[Brief] A single count is required: the lines of the data below in which the word "pink" occurs.

---------- Exercise materials

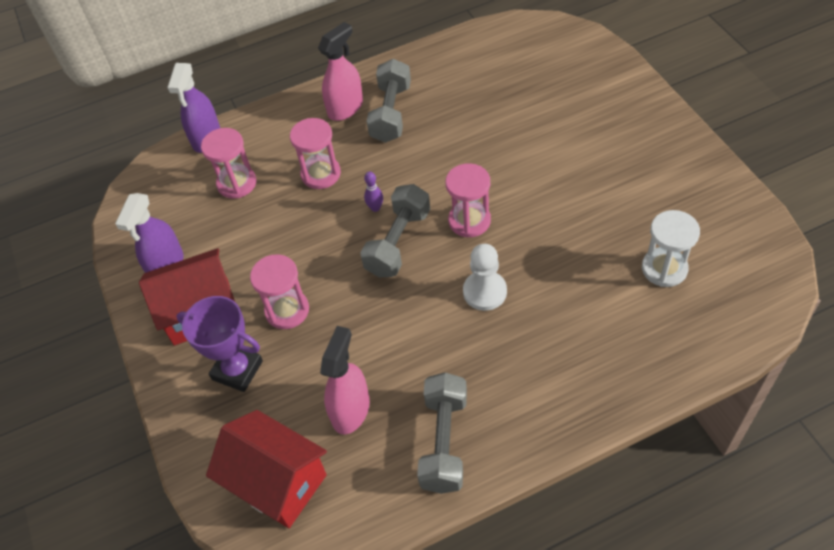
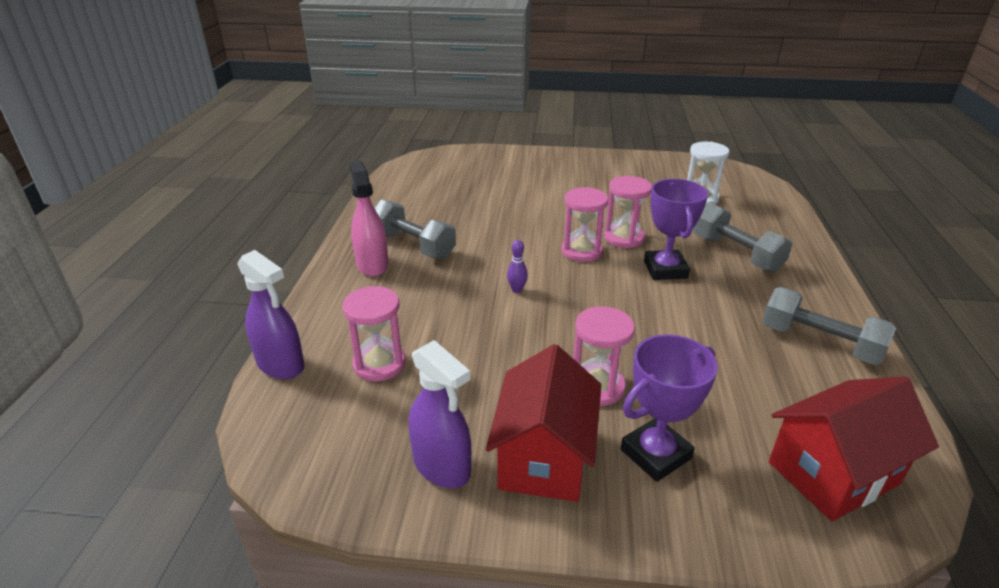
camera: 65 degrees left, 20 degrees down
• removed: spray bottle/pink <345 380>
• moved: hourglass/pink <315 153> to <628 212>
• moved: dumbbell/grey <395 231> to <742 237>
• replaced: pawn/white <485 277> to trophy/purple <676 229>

--------------------

[Finished exercise] 2